Problem statement: Where the records below begin, start copying, and stop after the line that contains "to [363, 254]"; reproduce every line exactly but omit pictures.

Data in this exercise:
_ _ _ _ _ _ _

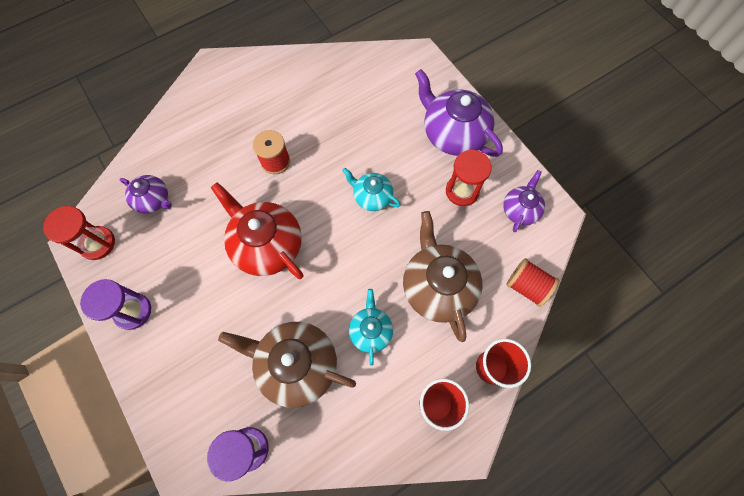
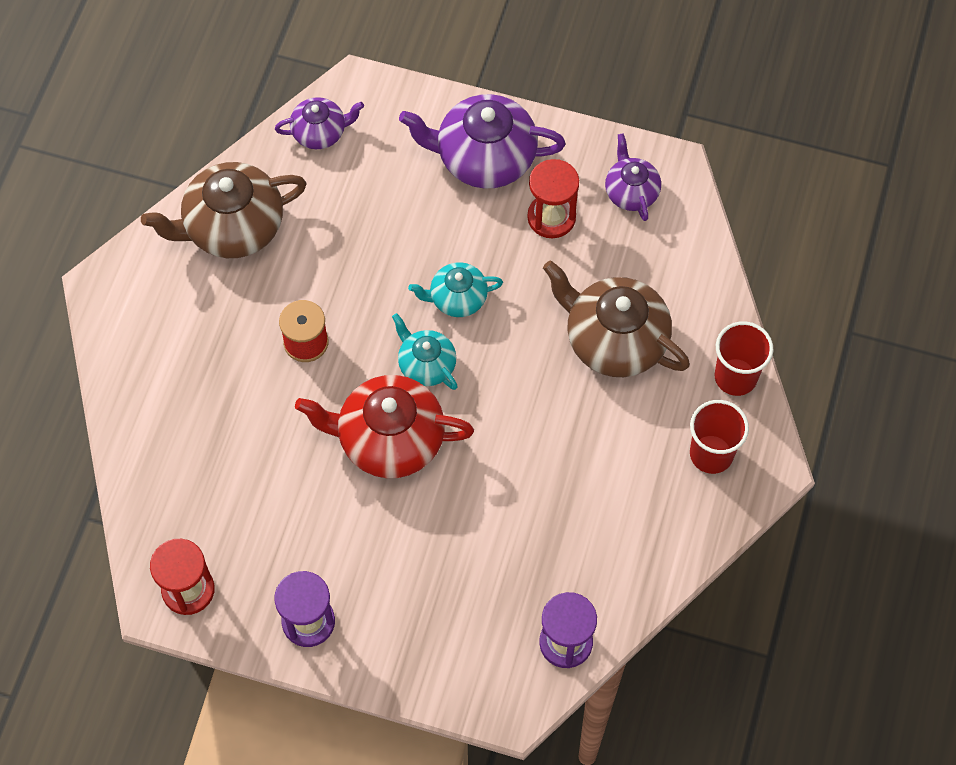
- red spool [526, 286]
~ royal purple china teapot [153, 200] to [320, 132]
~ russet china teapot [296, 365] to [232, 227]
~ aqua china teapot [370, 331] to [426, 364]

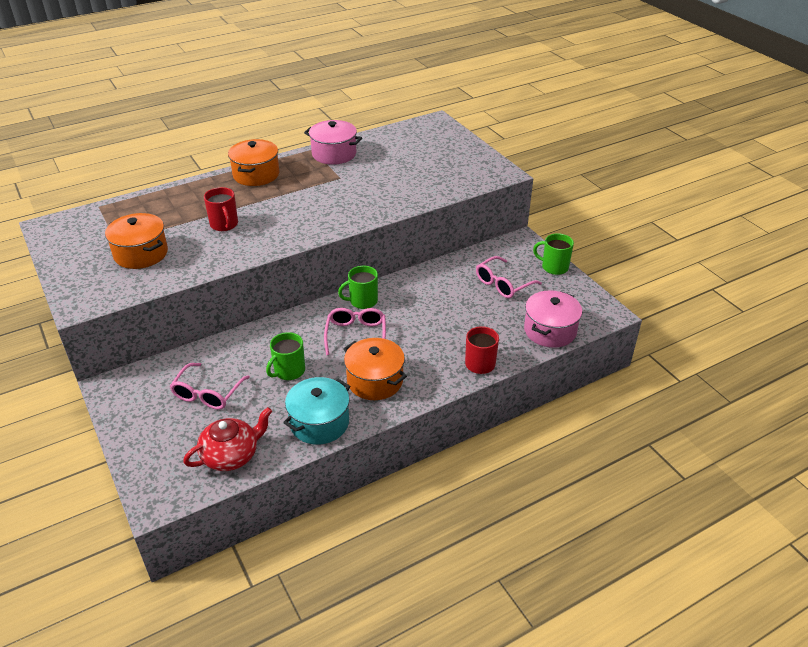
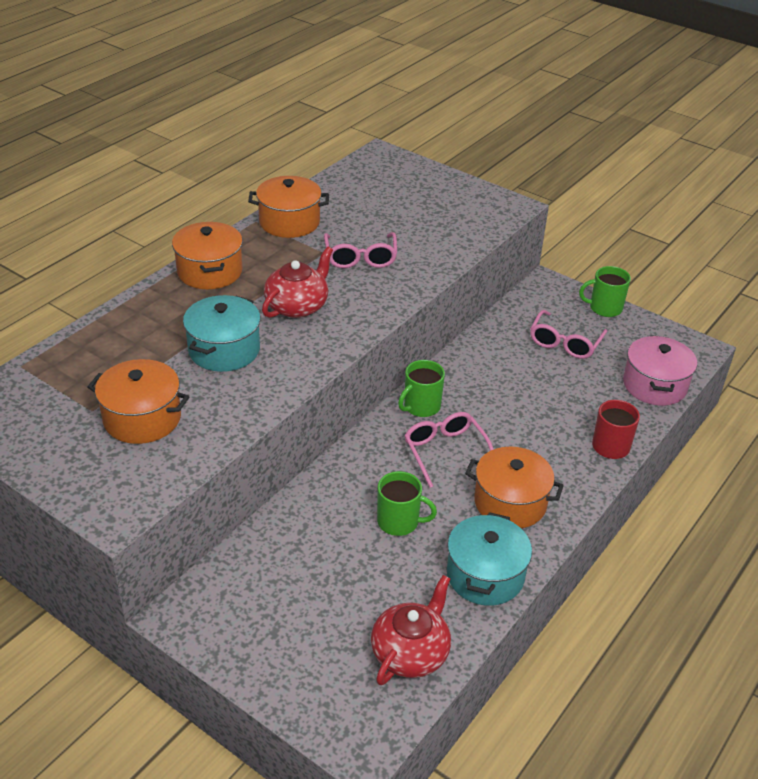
+ red china teapot [297, 306]
~ rose-pink glasses [207, 394] to [360, 258]
~ red coffee mug [224, 224] to aqua cooking pot [224, 350]
~ rose-pink cooking pot [334, 154] to bright orange cooking pot [289, 222]
~ green coffee mug [289, 371] = [399, 522] 90 degrees counterclockwise

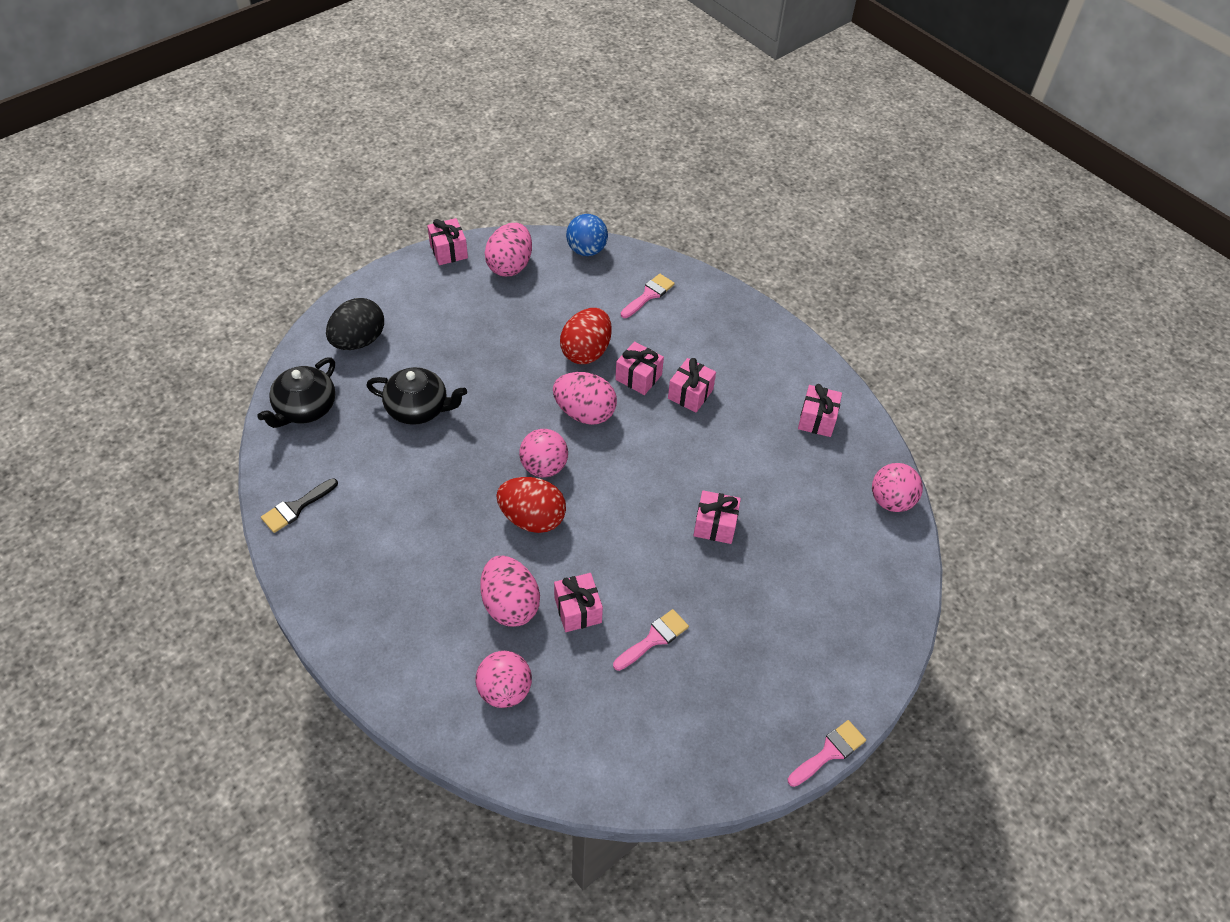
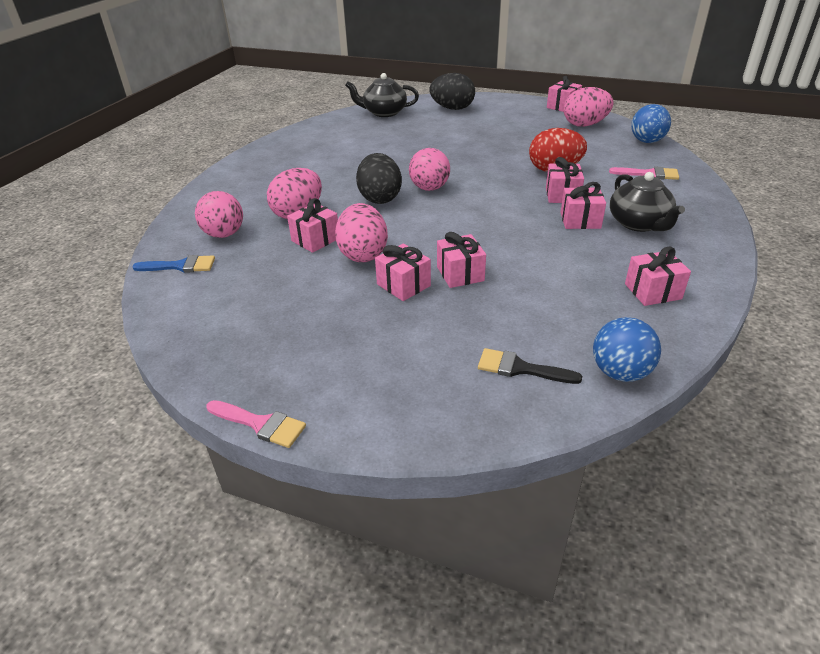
- rose-pink brush [654, 639]
+ royal blue brush [180, 266]
+ rose-pink wrapped gift [403, 285]
~ black brush [296, 507] to [520, 368]
~ black china teapot [418, 408] to [639, 223]
~ rose-pink egg [584, 413] to [363, 254]
~ red egg [532, 518] to black egg [380, 198]
~ rose-pink ball [891, 501] to royal blue ball [620, 372]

_ _ _ _ _ _ _

Solution to this task:
- red spool [526, 286]
~ royal purple china teapot [153, 200] to [320, 132]
~ russet china teapot [296, 365] to [232, 227]
~ aqua china teapot [370, 331] to [426, 364]

+ red china teapot [297, 306]
~ rose-pink glasses [207, 394] to [360, 258]
~ red coffee mug [224, 224] to aqua cooking pot [224, 350]
~ rose-pink cooking pot [334, 154] to bright orange cooking pot [289, 222]
~ green coffee mug [289, 371] = [399, 522] 90 degrees counterclockwise

- rose-pink brush [654, 639]
+ royal blue brush [180, 266]
+ rose-pink wrapped gift [403, 285]
~ black brush [296, 507] to [520, 368]
~ black china teapot [418, 408] to [639, 223]
~ rose-pink egg [584, 413] to [363, 254]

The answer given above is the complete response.